__Exercise brief__.
From the data below, report how many lines contain the word "camera", giving the number and nothing else.

=== Entries provided ===

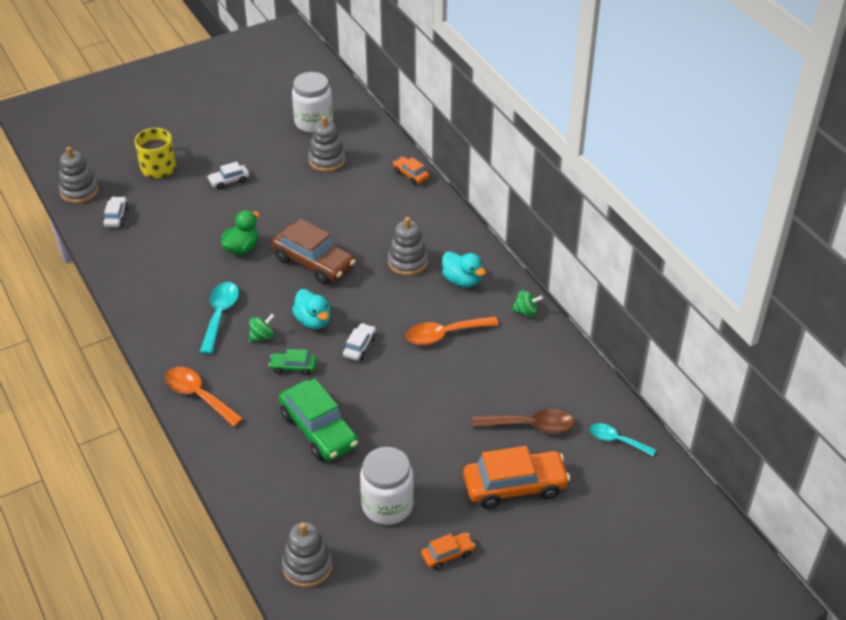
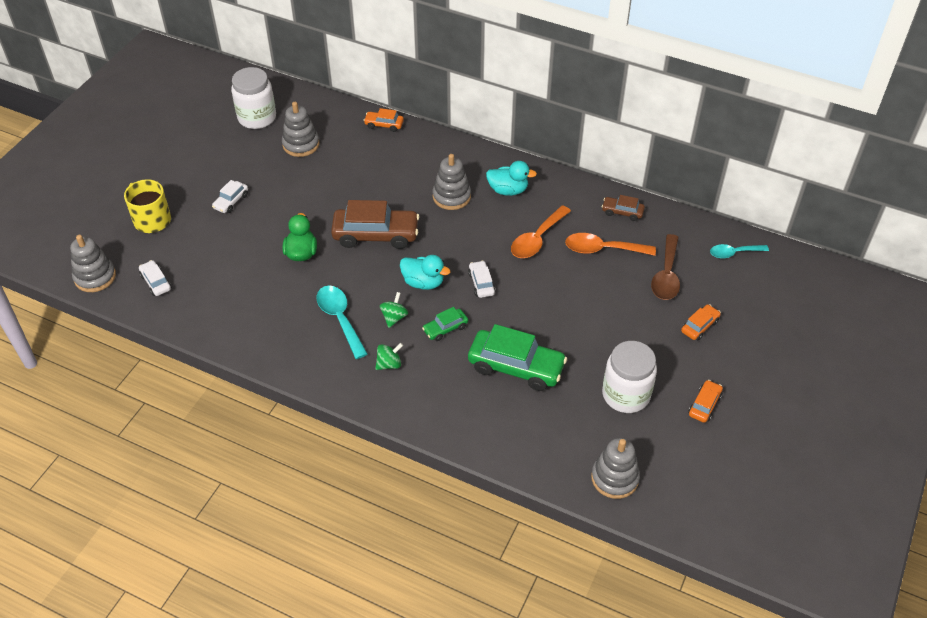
camera: 35 degrees left, 5 degrees up
(199, 396) = (390, 395): orange spoon -> orange spoon (603, 249)
(515, 486) = (699, 326): orange car -> orange car, size x0.49
(526, 312) = (579, 190): green spinning top -> green spinning top (389, 364)
(530, 426) = (666, 275): brown spoon -> brown spoon turned 135 degrees clockwise
(547, 350) = (622, 212): none -> brown car

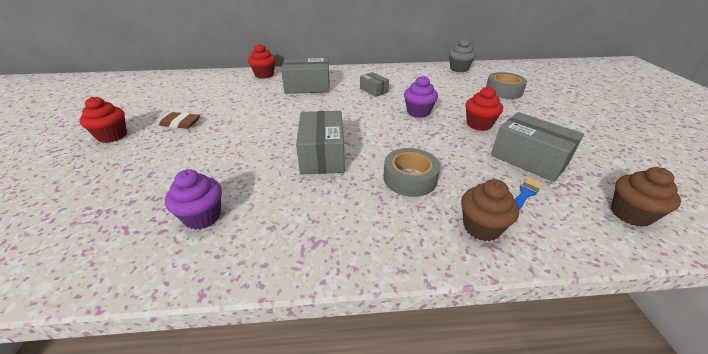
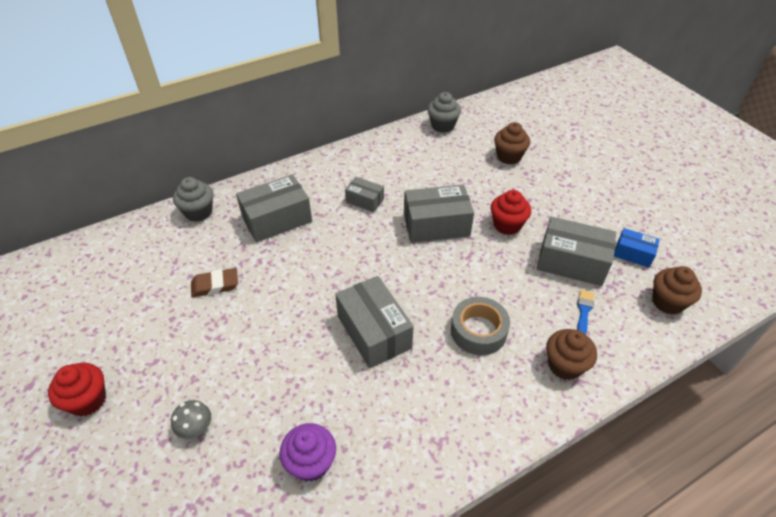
camera: 25 degrees left, 10 degrees up
(152, 169) = (196, 428): none -> grey mushroom
(181, 123) = (162, 345): brown eraser -> brown eraser (215, 285)
(264, 75) = (198, 212): red cupcake -> grey cupcake
(418, 112) = (436, 225): purple cupcake -> grey box
(503, 91) = (509, 156): grey tape -> brown cupcake
(600, 169) = (633, 254): none -> blue box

===

__Final answer__.
2